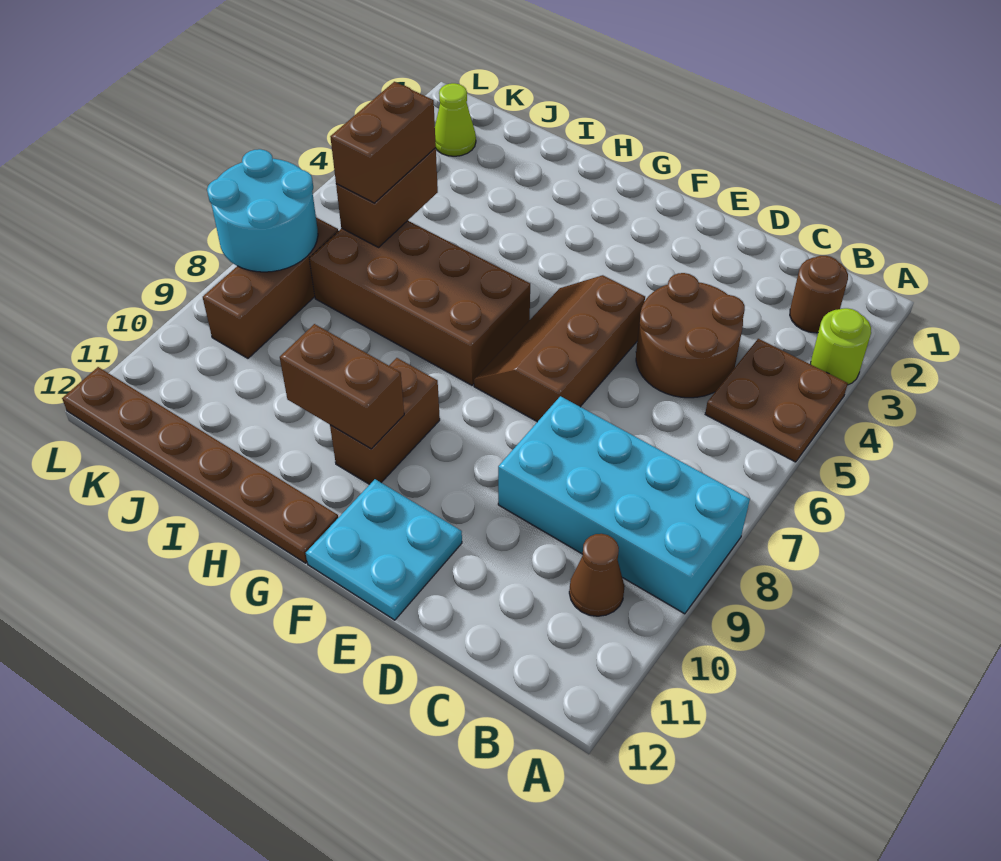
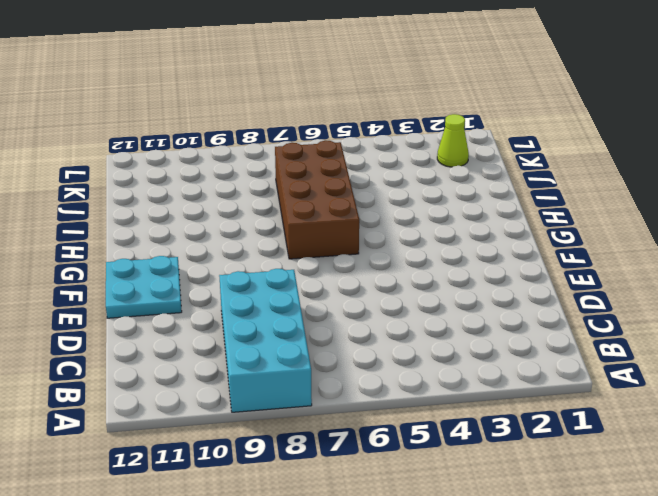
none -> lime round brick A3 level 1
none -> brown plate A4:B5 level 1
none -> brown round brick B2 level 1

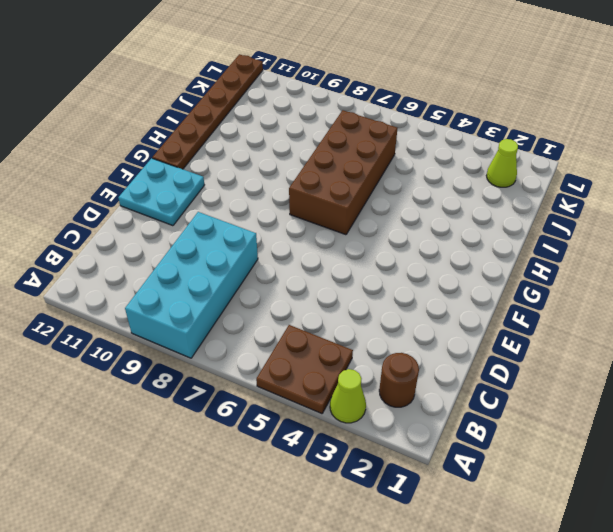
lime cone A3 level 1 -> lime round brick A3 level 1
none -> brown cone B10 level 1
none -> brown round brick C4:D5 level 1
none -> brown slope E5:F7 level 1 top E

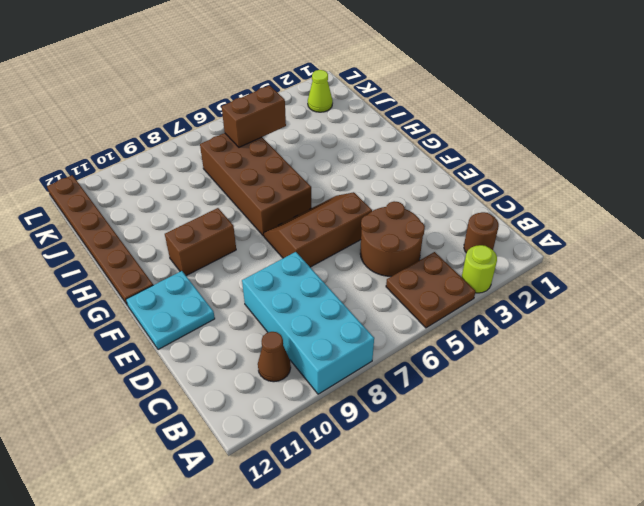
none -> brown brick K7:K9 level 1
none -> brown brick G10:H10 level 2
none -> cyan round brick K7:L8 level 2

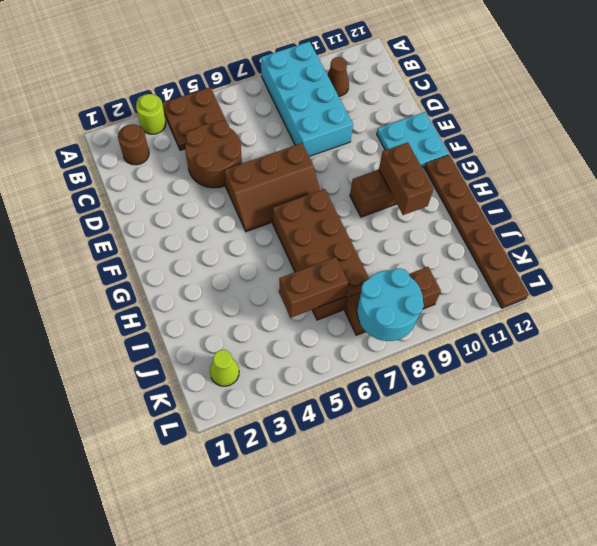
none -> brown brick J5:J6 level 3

--------

BRIEF =>
Print out the records in full and exactly, dropping every picture.

RESULT FOR THIS TASK =>
none -> lime round brick A3 level 1
none -> brown plate A4:B5 level 1
none -> brown round brick B2 level 1

lime cone A3 level 1 -> lime round brick A3 level 1
none -> brown cone B10 level 1
none -> brown round brick C4:D5 level 1
none -> brown slope E5:F7 level 1 top E

none -> brown brick K7:K9 level 1
none -> brown brick G10:H10 level 2
none -> cyan round brick K7:L8 level 2

none -> brown brick J5:J6 level 3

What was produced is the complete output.